§ Your instructions:
Output only the lines that run from the line holding "shifted | WHITE" to the end of the data below, including both ends, without any pictures.

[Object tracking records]
+ + +

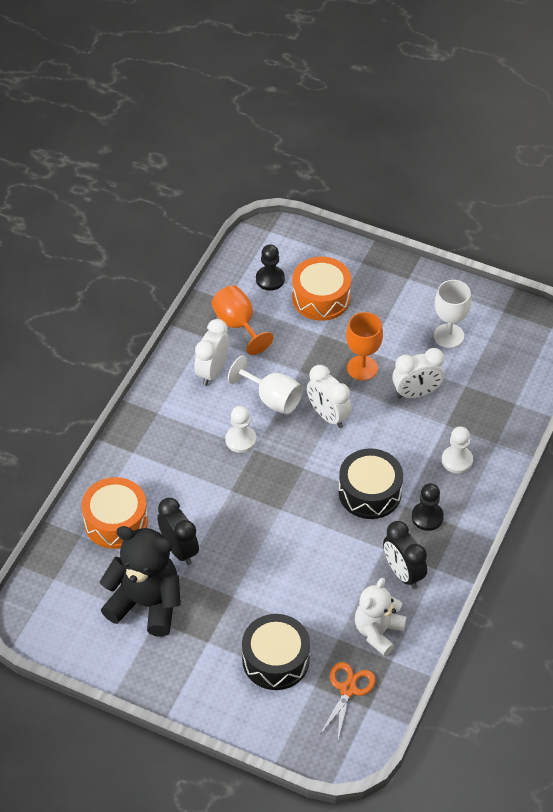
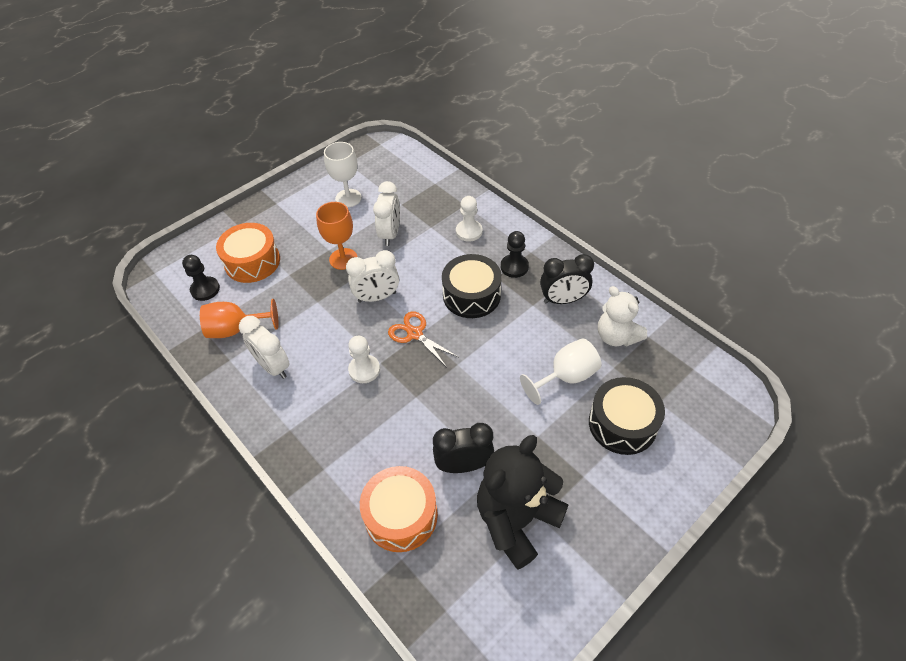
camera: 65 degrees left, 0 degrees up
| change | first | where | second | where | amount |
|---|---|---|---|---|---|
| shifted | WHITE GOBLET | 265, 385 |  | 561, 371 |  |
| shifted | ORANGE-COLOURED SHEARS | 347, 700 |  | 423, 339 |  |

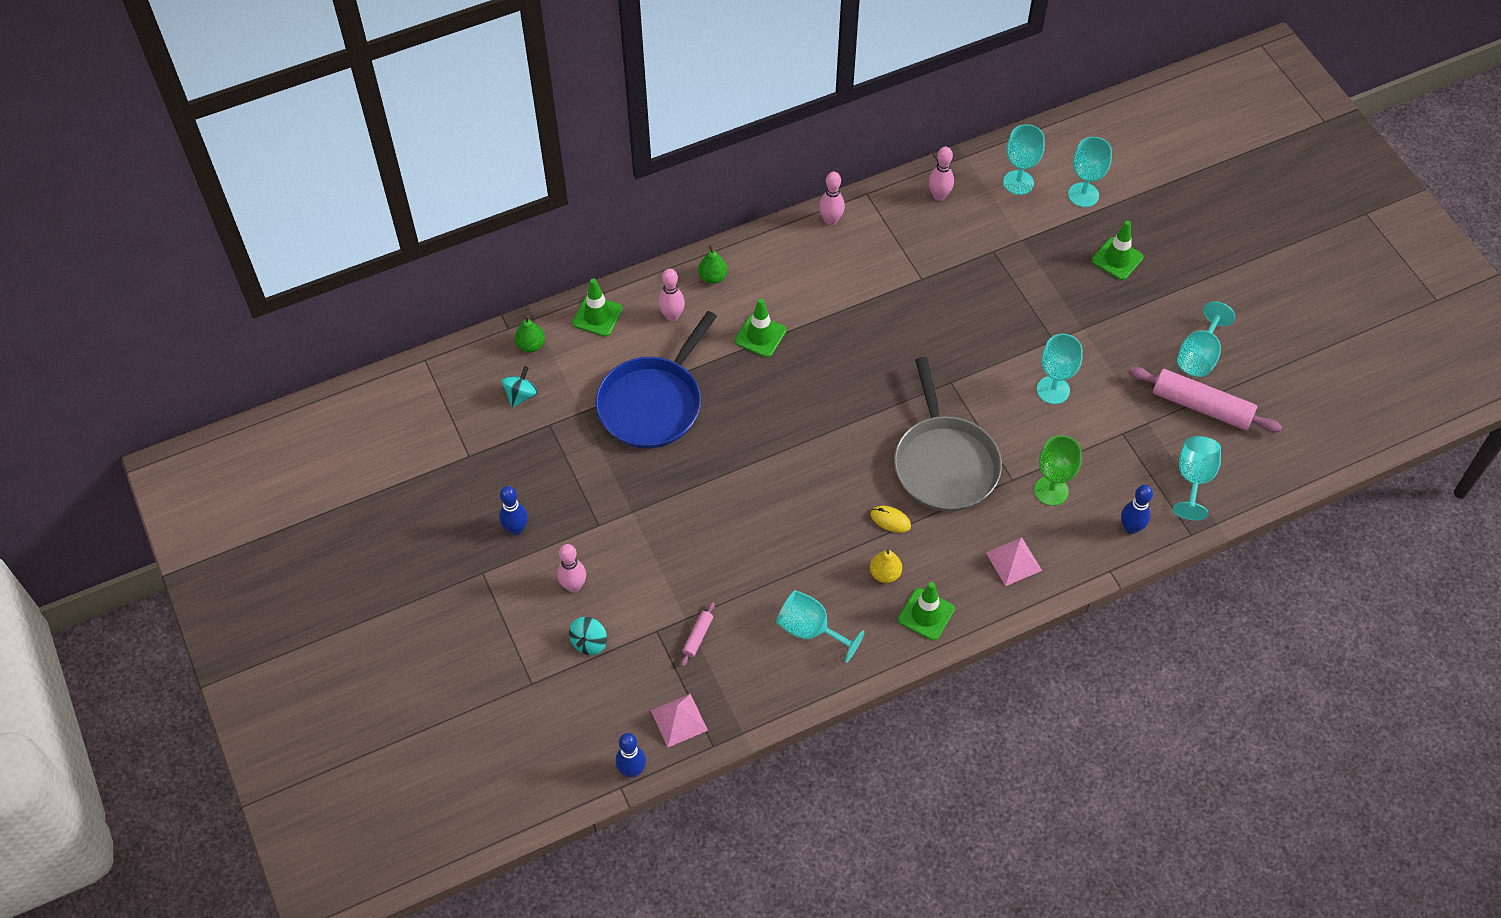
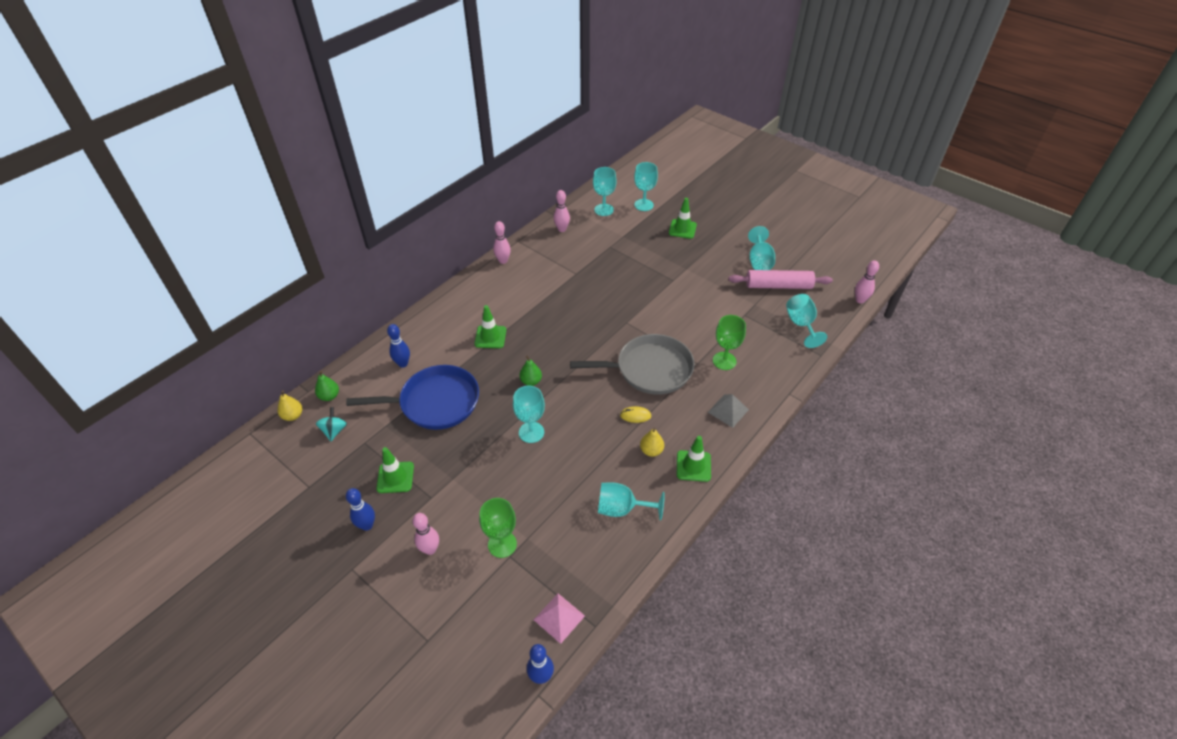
camera: 25 degrees left, 10 degrees down
| change | first | where | second | where | amount |
|---|---|---|---|---|---|
| gone | TURQUOISE SPINNING TOP | 588, 636 |  |  |  |
| gone | PINK DOUGH ROLLER | 698, 634 |  |  |  |
| new |  |  | BRIGHT YELLOW PEAR FRUIT | 290, 406 |  |
| new |  |  | EMERALD GOBLET | 498, 528 |  |
| shifted | EMERALD ROAD CONE | 597, 307 |  | 395, 470 |  |
| shifted | PINK BOWLING PIN | 671, 295 |  | 867, 282 |  |
| shifted | EMERALD PEAR FRUIT | 713, 264 |  | 530, 371 |  |
| shifted | TURQUOISE GOBLET | 1060, 369 |  | 529, 414 |  |
| shifted | BLUE BOWLING PIN | 1137, 509 |  | 398, 346 |  |
| repainted | PINK SOLID PYRAMID | 1014, 561 | ASH-GREY SOLID PYRAMID | 728, 411 |  |
| rotated | BLUE PAN | 656, 380 |  | 412, 397 | 105 degrees counterclockwise |
| rotated | ASH-GREY PAN | 948, 434 |  | 632, 364 | 60 degrees counterclockwise |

+ + +

§ Answer below:
| shifted | WHITE GOBLET | 265, 385 |  | 561, 371 |  |
| shifted | ORANGE-COLOURED SHEARS | 347, 700 |  | 423, 339 |  |

camera: 25 degrees left, 10 degrees down
| change | first | where | second | where | amount |
|---|---|---|---|---|---|
| gone | TURQUOISE SPINNING TOP | 588, 636 |  |  |  |
| gone | PINK DOUGH ROLLER | 698, 634 |  |  |  |
| new |  |  | BRIGHT YELLOW PEAR FRUIT | 290, 406 |  |
| new |  |  | EMERALD GOBLET | 498, 528 |  |
| shifted | EMERALD ROAD CONE | 597, 307 |  | 395, 470 |  |
| shifted | PINK BOWLING PIN | 671, 295 |  | 867, 282 |  |
| shifted | EMERALD PEAR FRUIT | 713, 264 |  | 530, 371 |  |
| shifted | TURQUOISE GOBLET | 1060, 369 |  | 529, 414 |  |
| shifted | BLUE BOWLING PIN | 1137, 509 |  | 398, 346 |  |
| repainted | PINK SOLID PYRAMID | 1014, 561 | ASH-GREY SOLID PYRAMID | 728, 411 |  |
| rotated | BLUE PAN | 656, 380 |  | 412, 397 | 105 degrees counterclockwise |
| rotated | ASH-GREY PAN | 948, 434 |  | 632, 364 | 60 degrees counterclockwise |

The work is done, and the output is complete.